## [Task to carry out]
In the data below, find the line that contains "SW2: switch (ADC, BAT) -> switch (+5V, BAT)" and the line that contains "U1 pin PB4: HEAT -> KEY". Copy both, plus every line between them, exactly.

## [Study material]

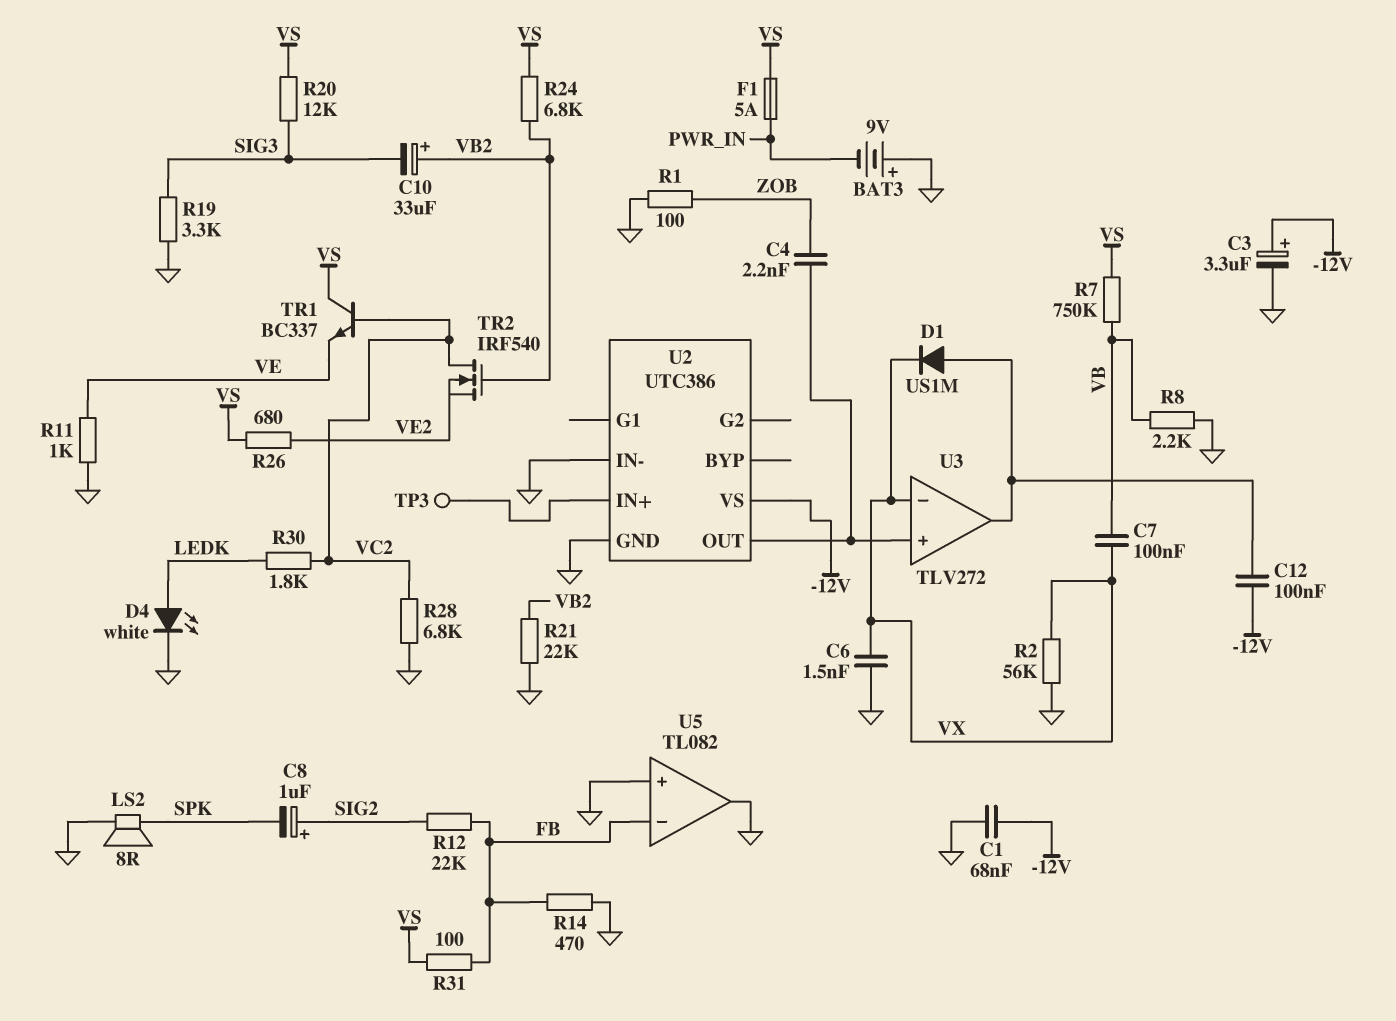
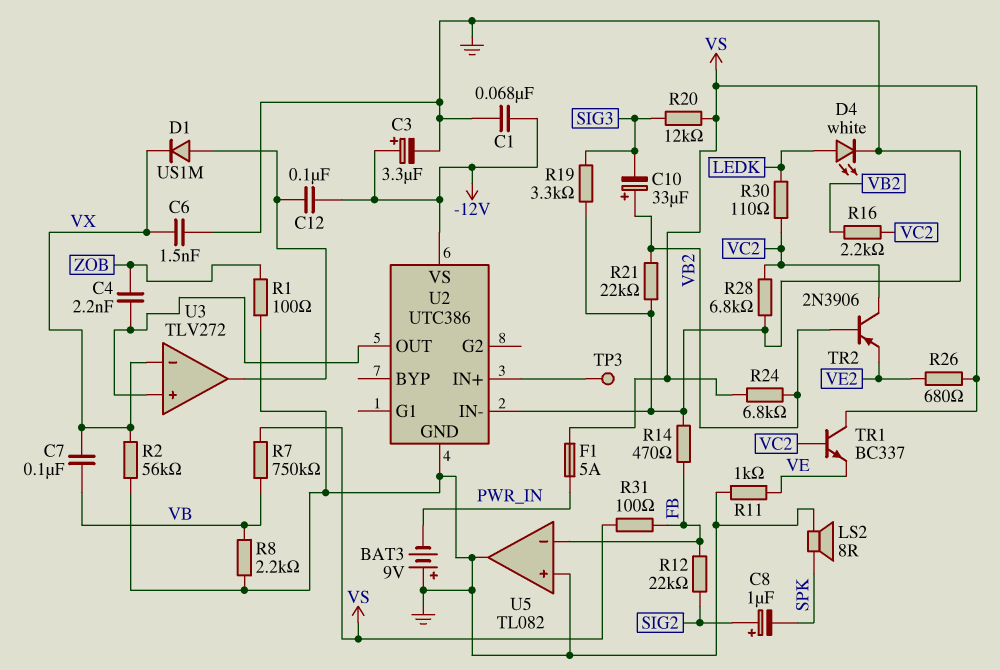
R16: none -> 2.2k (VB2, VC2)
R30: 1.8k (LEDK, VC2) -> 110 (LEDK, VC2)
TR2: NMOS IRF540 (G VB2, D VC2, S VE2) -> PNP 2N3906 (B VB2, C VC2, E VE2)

==

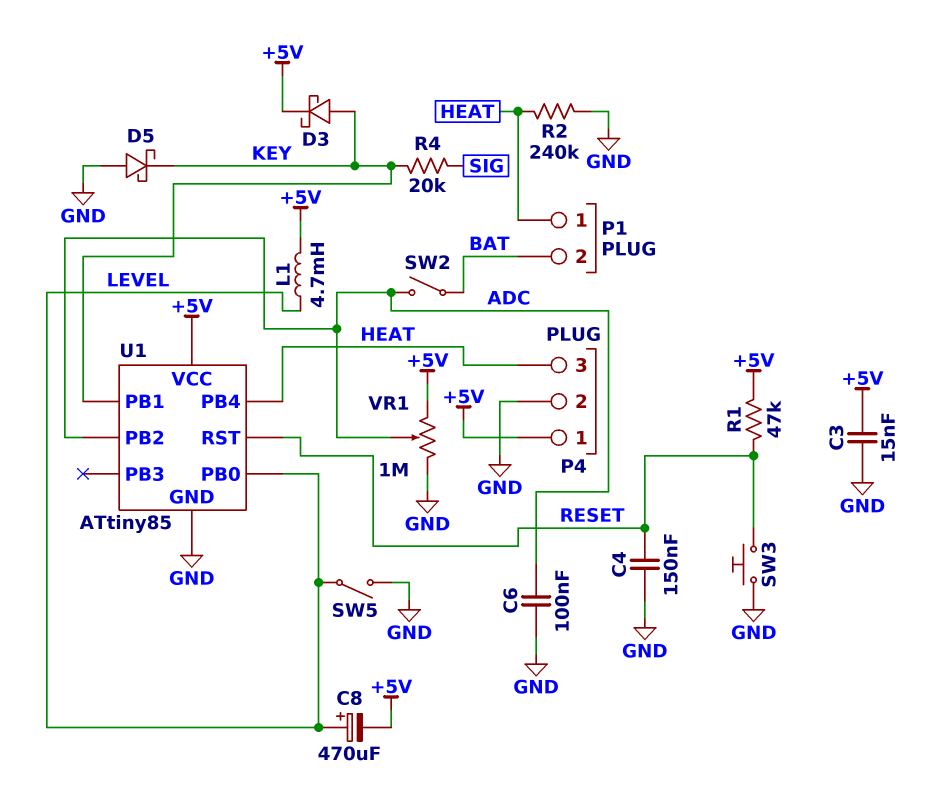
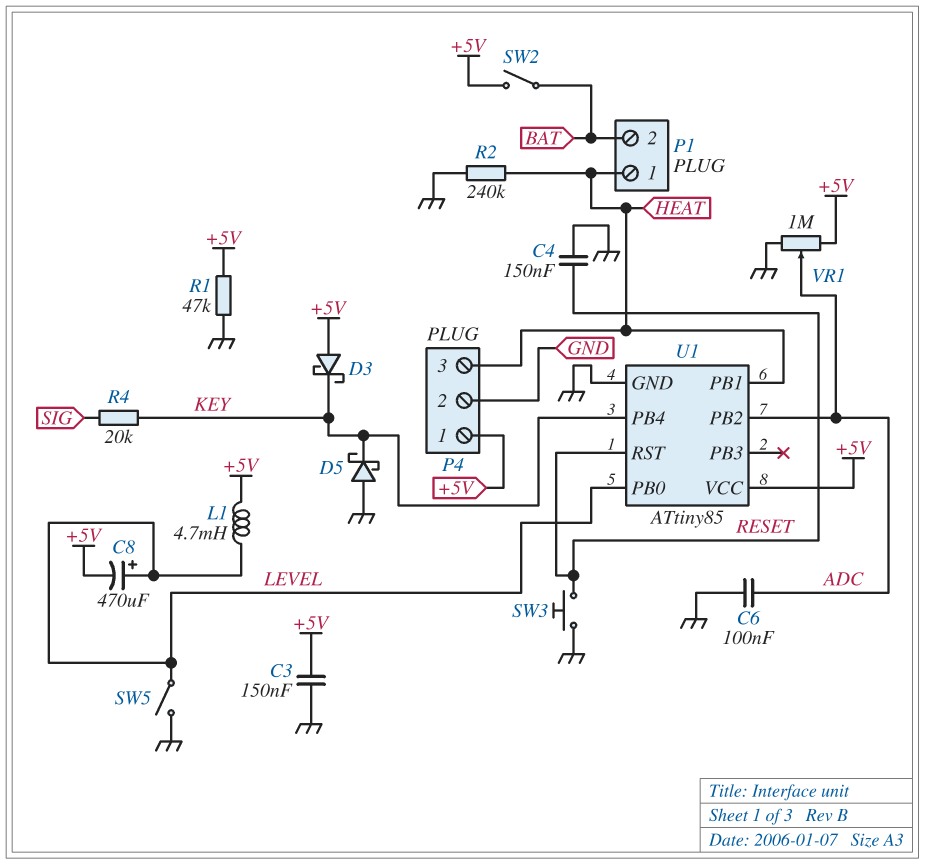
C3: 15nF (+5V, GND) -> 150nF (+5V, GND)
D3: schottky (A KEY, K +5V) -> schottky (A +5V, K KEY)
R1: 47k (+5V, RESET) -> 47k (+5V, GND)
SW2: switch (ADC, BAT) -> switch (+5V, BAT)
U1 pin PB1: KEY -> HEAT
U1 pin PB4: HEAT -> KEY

## [Problem solution]
SW2: switch (ADC, BAT) -> switch (+5V, BAT)
U1 pin PB1: KEY -> HEAT
U1 pin PB4: HEAT -> KEY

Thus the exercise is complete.